* _DIRECTION_
Copy the stretch of the entries from the line containing "Is point (659, 496)" through the line containing "The black matte camera at center is positioned", substituting "sweater" for "shirt" and changing nothing else. Omit the pictures from your answer.

* _Source records_
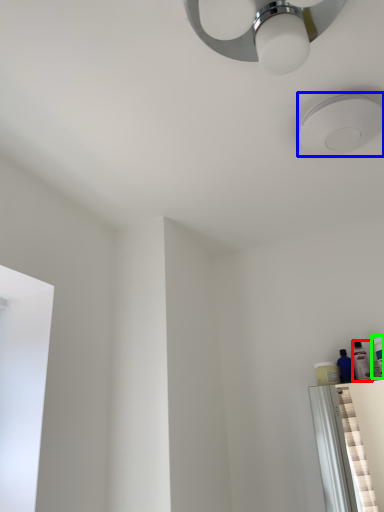
Question: Which object is positioned closest to toiletry (highlighted by a red box)? Select from droplight (highlighted by a blue box) and toiletry (highlighted by a green box).

Choices:
 (A) droplight
 (B) toiletry

Answer: (B)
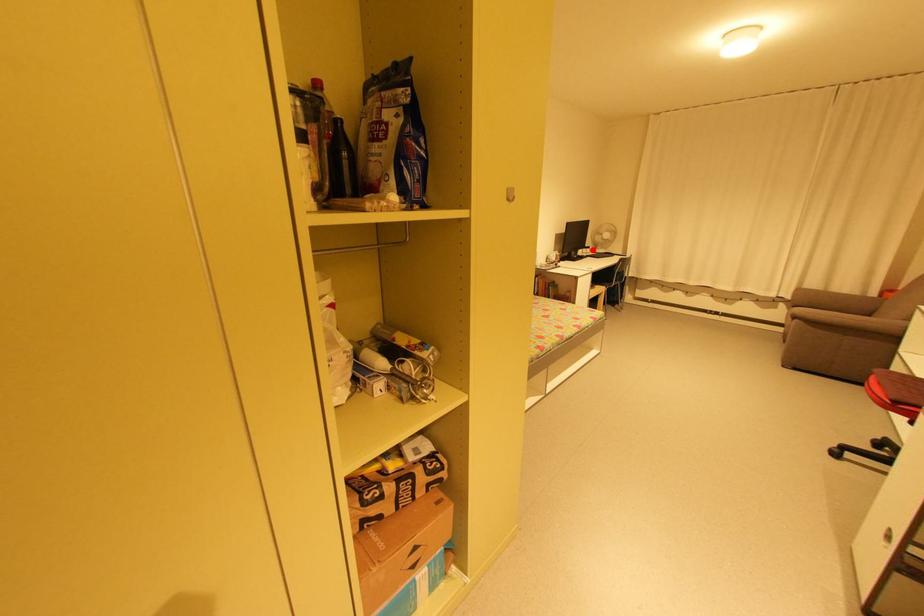
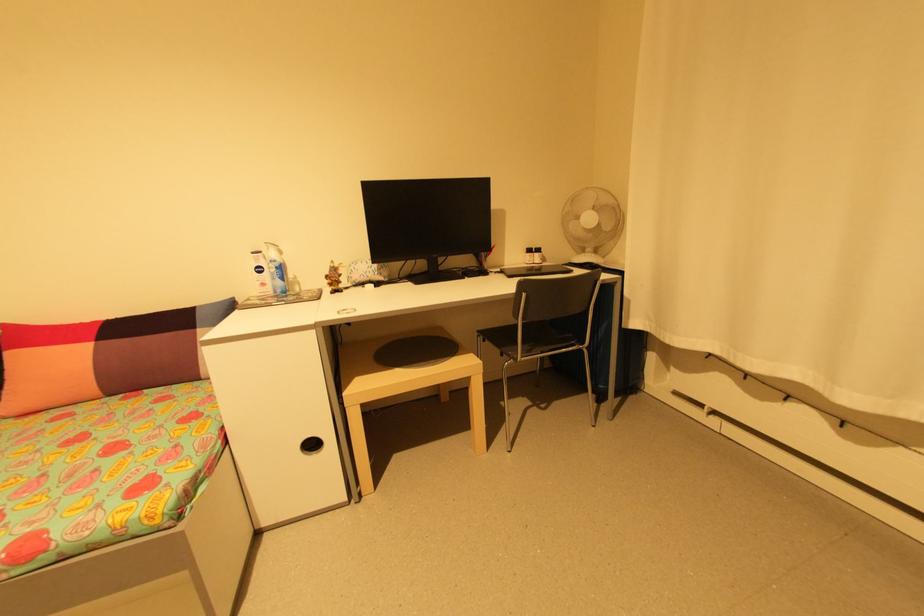
In the second image, find the point that corresponds to the highlighted location in the first image.

(541, 254)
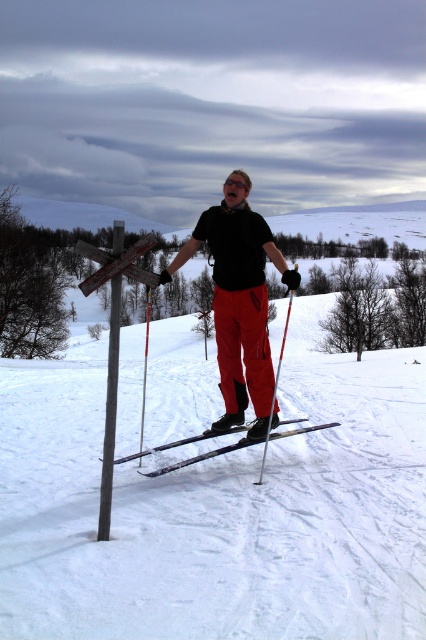
You are a photographer trying to capture the skier in the image. You want to position your camera so that both point (241, 173) and point (198, 436) are visible in the frame. Since you can only focus on one point clearly, which point should you focus on to ensure the other point remains in the background?

You should focus on point (241, 173) because it is closer to the viewer than point (198, 436), so the latter will naturally appear in the background.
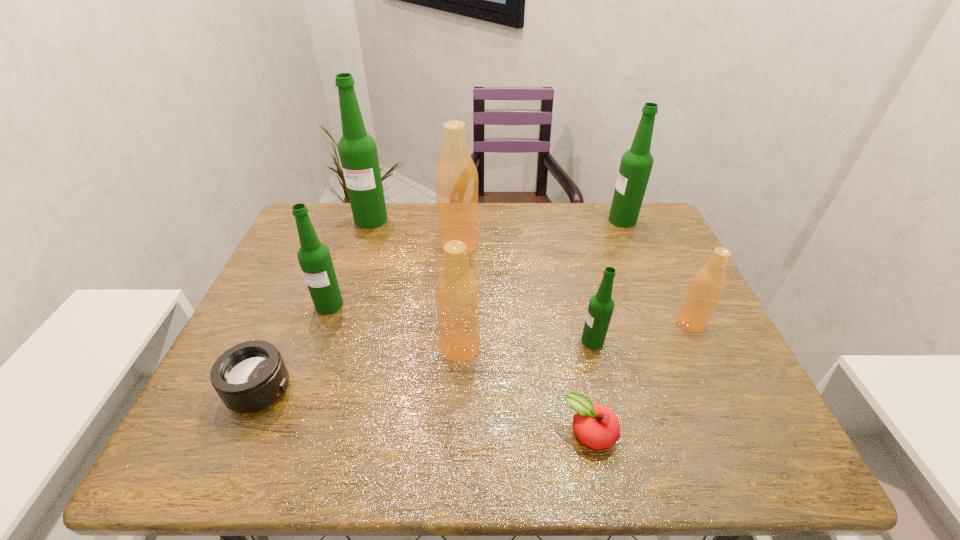
Where is `vacant region located 0.160m on the label of the nearest green beer bottle`? The height and width of the screenshot is (540, 960). vacant region located 0.160m on the label of the nearest green beer bottle is located at coordinates (515, 341).

Where is `free space located 0.070m on the label of the nearest green beer bottle`? Image resolution: width=960 pixels, height=540 pixels. free space located 0.070m on the label of the nearest green beer bottle is located at coordinates (552, 341).

I want to click on free space located 0.200m on the front of the smallest tan beer bottle, so click(x=731, y=406).

Where is `free region located on the side of the telephoto lens with brand markings and control switches`? free region located on the side of the telephoto lens with brand markings and control switches is located at coordinates (408, 390).

Identify the location of vacant space located 0.060m on the back of the red apple. (581, 388).

Find the location of a particular element. object situated at the near edge is located at coordinates (596, 426).

Where is `beer bottle located in the left edge section of the desktop`? The image size is (960, 540). beer bottle located in the left edge section of the desktop is located at coordinates (314, 257).

Locate an element on the screen. The height and width of the screenshot is (540, 960). telephoto lens positioned at the left edge is located at coordinates (249, 377).

Identify the location of object that is at the far right corner. (636, 164).

In the image, there is a desktop. Where is `blank space at the far edge`? This screenshot has width=960, height=540. blank space at the far edge is located at coordinates (590, 232).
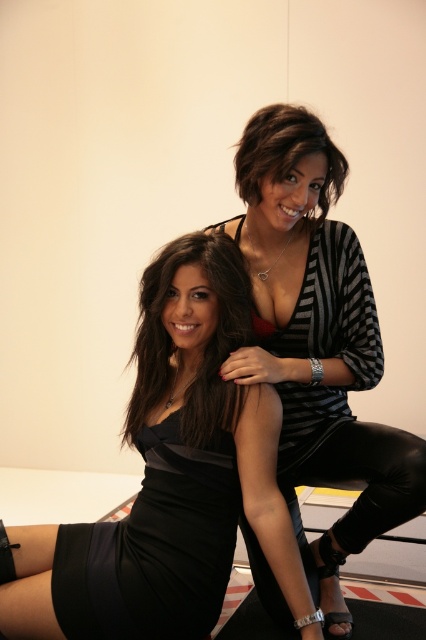
Question: Which object appears closest to the camera in this image?

Choices:
 (A) satin black dress at center
 (B) striped knit cardigan at center
 (C) shiny black hair at upper center

Answer: (C)

Question: Is satin black dress at center further to the viewer compared to shiny black hair at upper center?

Choices:
 (A) yes
 (B) no

Answer: (A)

Question: Is black satin dress at center thinner than shiny black hair at upper center?

Choices:
 (A) no
 (B) yes

Answer: (A)

Question: Which point is farther from the camera taking this photo?

Choices:
 (A) (328, 579)
 (B) (207, 512)

Answer: (A)

Question: Which point is closer to the camera taking this photo?

Choices:
 (A) (296, 200)
 (B) (147, 492)
 (C) (140, 400)

Answer: (A)

Question: Is the position of striped knit cardigan at center less distant than that of satin black dress at center?

Choices:
 (A) no
 (B) yes

Answer: (B)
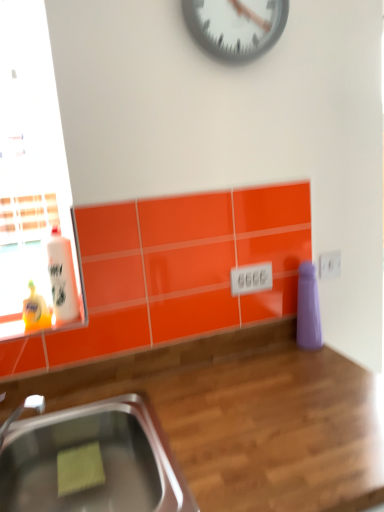
Question: Does stainless steel sink at lower left have a smaller size compared to metallic gray clock at upper center?

Choices:
 (A) no
 (B) yes

Answer: (A)

Question: Is stainless steel sink at lower left facing away from metallic gray clock at upper center?

Choices:
 (A) no
 (B) yes

Answer: (A)

Question: Is stainless steel sink at lower left in front of metallic gray clock at upper center?

Choices:
 (A) yes
 (B) no

Answer: (A)

Question: Is stainless steel sink at lower left behind metallic gray clock at upper center?

Choices:
 (A) yes
 (B) no

Answer: (B)

Question: Is stainless steel sink at lower left at the left side of metallic gray clock at upper center?

Choices:
 (A) no
 (B) yes

Answer: (B)

Question: Based on their positions, is stainless steel sink at lower left located to the left or right of wooden at lower right?

Choices:
 (A) left
 (B) right

Answer: (A)

Question: Is point (185, 487) closer or farther from the camera than point (278, 455)?

Choices:
 (A) closer
 (B) farther

Answer: (A)

Question: Is stainless steel sink at lower left taller or shorter than wooden at lower right?

Choices:
 (A) tall
 (B) short

Answer: (B)

Question: Looking at their shapes, would you say stainless steel sink at lower left is wider or thinner than wooden at lower right?

Choices:
 (A) wide
 (B) thin

Answer: (B)

Question: Relative to white glossy bottle at left, is metallic gray clock at upper center in front or behind?

Choices:
 (A) behind
 (B) front

Answer: (B)

Question: In terms of size, does metallic gray clock at upper center appear bigger or smaller than white glossy bottle at left?

Choices:
 (A) big
 (B) small

Answer: (A)

Question: From the image's perspective, is metallic gray clock at upper center positioned above or below white glossy bottle at left?

Choices:
 (A) below
 (B) above

Answer: (B)

Question: Visually, is metallic gray clock at upper center positioned to the left or to the right of white glossy bottle at left?

Choices:
 (A) right
 (B) left

Answer: (A)

Question: From a real-world perspective, is wooden at lower right physically located above or below stainless steel sink at lower left?

Choices:
 (A) below
 (B) above

Answer: (A)

Question: Looking at their shapes, would you say wooden at lower right is wider or thinner than stainless steel sink at lower left?

Choices:
 (A) wide
 (B) thin

Answer: (A)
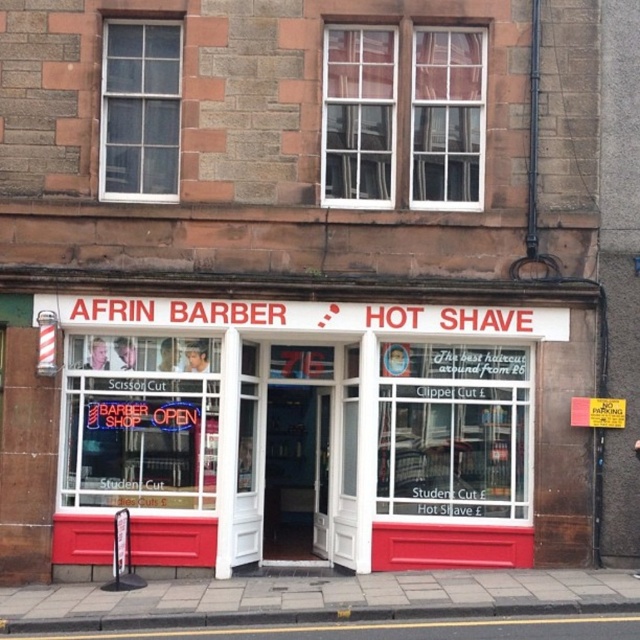
Question: Is matte glass storefront at center thinner than concrete at lower center?

Choices:
 (A) no
 (B) yes

Answer: (B)

Question: Does matte glass storefront at center have a smaller size compared to concrete at lower center?

Choices:
 (A) yes
 (B) no

Answer: (B)

Question: Can you confirm if matte glass storefront at center is thinner than concrete at lower center?

Choices:
 (A) yes
 (B) no

Answer: (A)

Question: Which of the following is the farthest from the observer?

Choices:
 (A) (33, 630)
 (B) (365, 337)

Answer: (B)

Question: Which point is closer to the camera?

Choices:
 (A) matte glass storefront at center
 (B) concrete at lower center

Answer: (B)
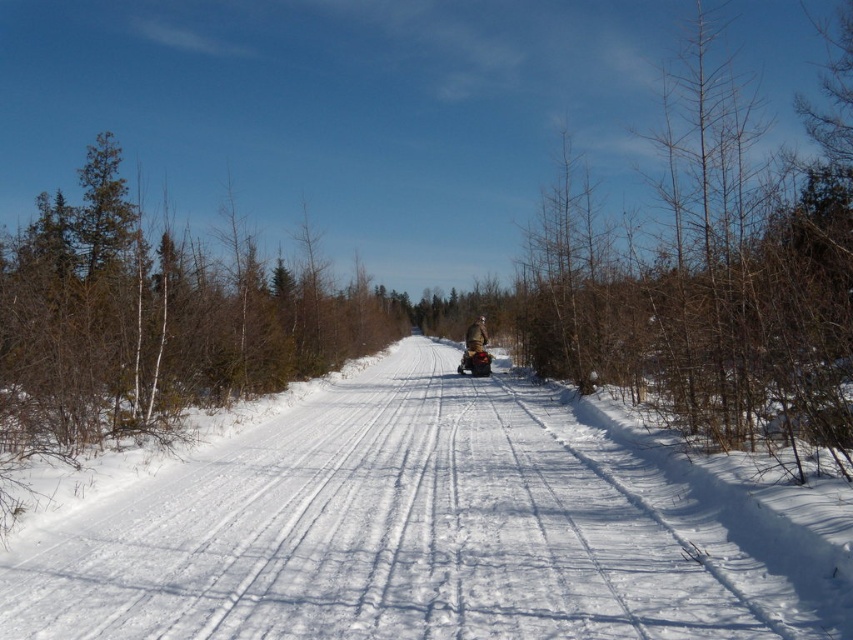
In the scene shown: Does white snow trail at center have a smaller size compared to matte black snowmobile at center?

Actually, white snow trail at center might be larger than matte black snowmobile at center.

Between point (462, 520) and point (474, 364), which one is positioned in front?

Point (462, 520) is in front.

Find the location of a particular element. The image size is (853, 640). white snow trail at center is located at coordinates (409, 532).

You are a GUI agent. You are given a task and a screenshot of the screen. Output one action in this format:
    pyautogui.click(x=<x>, y=<y>)
    Task: Click on the white snow trail at center
    The image size is (853, 640).
    Given the screenshot: What is the action you would take?
    pyautogui.click(x=409, y=532)

Does matte black snowmobile at center appear on the right side of brown fuzzy jacket at center?

No, matte black snowmobile at center is not to the right of brown fuzzy jacket at center.

Is point (480, 346) farther from camera compared to point (486, 342)?

No.

What do you see at coordinates (474, 358) in the screenshot?
I see `matte black snowmobile at center` at bounding box center [474, 358].

You are a GUI agent. You are given a task and a screenshot of the screen. Output one action in this format:
    pyautogui.click(x=<x>, y=<y>)
    Task: Click on the matte black snowmobile at center
    The height and width of the screenshot is (640, 853).
    Given the screenshot: What is the action you would take?
    pyautogui.click(x=474, y=358)

Which is in front, point (459, 476) or point (670, 404)?

Point (459, 476) is in front.

Is white snow trail at center closer to the viewer compared to bare branches at right?

Yes, white snow trail at center is in front of bare branches at right.

Is point (659, 496) closer to viewer compared to point (546, 316)?

Yes, it is.

Find the location of `white snow trail at center`. white snow trail at center is located at coordinates (409, 532).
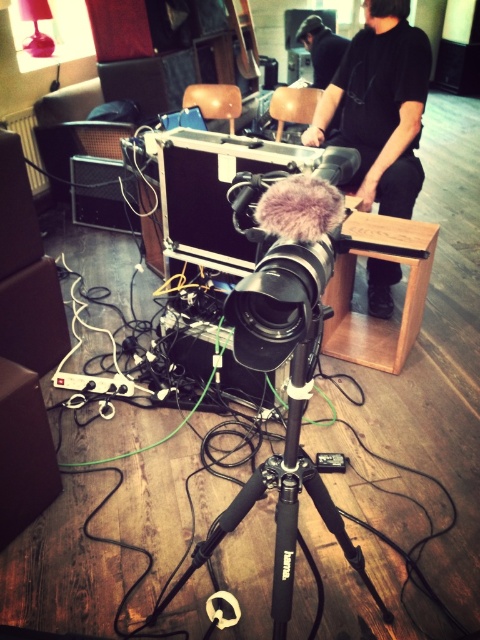
You are standing in the studio and want to move from point (408, 83) to point (241, 332). Which direction should you move to get closer to the camera?

You should move towards the point (241, 332) because it is closer to the camera than point (408, 83), which is further away.

You are an assistant setting up for a photoshoot. You need to ensure that the black matte camera at center is visible in the frame. Given that the black fabric shirt at upper center is currently blocking part of the camera, how can you adjust the setup to make the camera fully visible?

The black matte camera at center is positioned under the black fabric shirt at upper center. To make the camera fully visible, you can either lower the black fabric shirt at upper center or raise the camera to move it out from under the shirt.

You are standing in the studio and need to position a light source exactly at the center of the studio. Given the black matte camera at center is located at point 0.423, 0.596, can you determine whether the camera is positioned to the left or right of the studio center?

The black matte camera at center is located at point (286,269). Since the coordinates are given in a normalized system where (240,320) is the exact center, the camera is slightly to the left and above the studio center because its x coordinate is less than 0.5 and y coordinate is higher than 0.5.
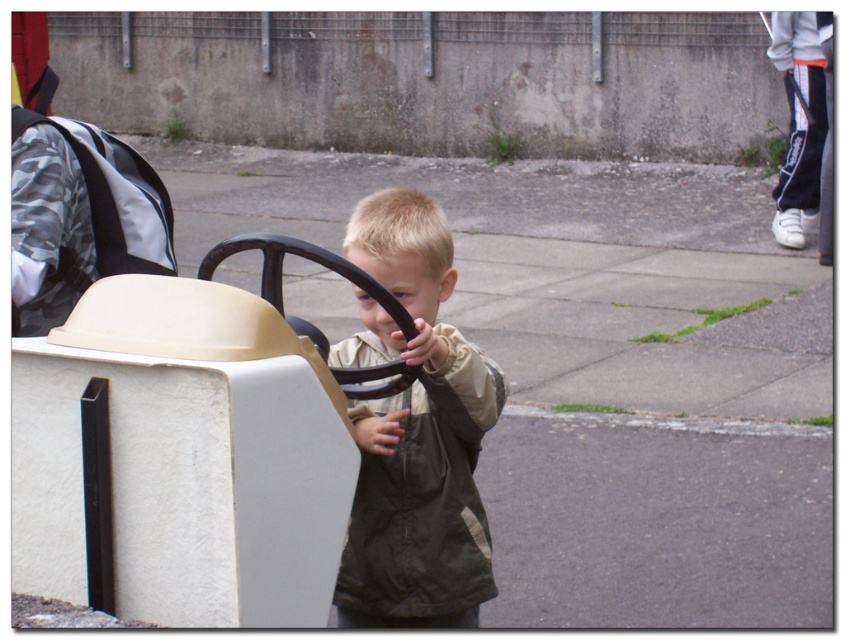
Who is shorter, khaki fabric jacket at center or beige plastic steering wheel at center?

Standing shorter between the two is beige plastic steering wheel at center.

Can you confirm if khaki fabric jacket at center is positioned to the right of beige plastic steering wheel at center?

Yes, khaki fabric jacket at center is to the right of beige plastic steering wheel at center.

Describe the element at coordinates (413, 433) in the screenshot. I see `khaki fabric jacket at center` at that location.

Where is `khaki fabric jacket at center`? khaki fabric jacket at center is located at coordinates (413, 433).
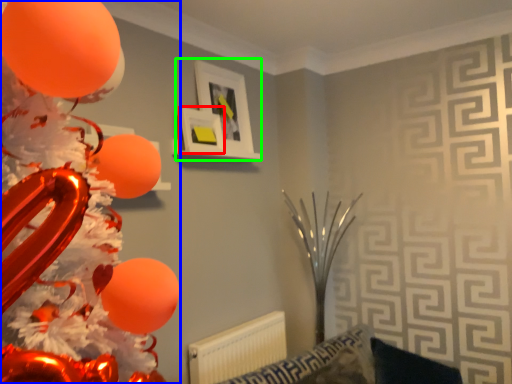
Question: Considering the real-world distances, which object is closest to picture frame (highlighted by a red box)? balloon (highlighted by a blue box) or picture frame (highlighted by a green box).

Choices:
 (A) balloon
 (B) picture frame

Answer: (B)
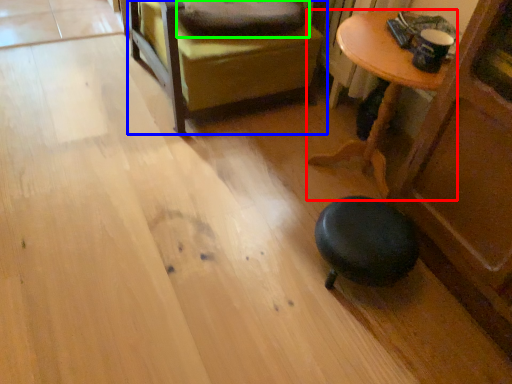
Question: Which object is positioned closest to table (highlighted by a red box)? Select from furniture (highlighted by a blue box) and pillow (highlighted by a green box).

Choices:
 (A) furniture
 (B) pillow

Answer: (A)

* _RESPONSE_
Is point (659, 496) closer to viewer compared to point (546, 316)?

Yes, it is.

Find the location of `white snow trail at center`. white snow trail at center is located at coordinates (409, 532).
You are standing in the studio and want to move from point (408, 83) to point (241, 332). Which direction should you move to get closer to the camera?

You should move towards the point (241, 332) because it is closer to the camera than point (408, 83), which is further away.

You are an assistant setting up for a photoshoot. You need to ensure that the black matte camera at center is visible in the frame. Given that the black fabric sweater at upper center is currently blocking part of the camera, how can you adjust the setup to make the camera fully visible?

The black matte camera at center is positioned under the black fabric sweater at upper center. To make the camera fully visible, you can either lower the black fabric sweater at upper center or raise the camera to move it out from under the sweater.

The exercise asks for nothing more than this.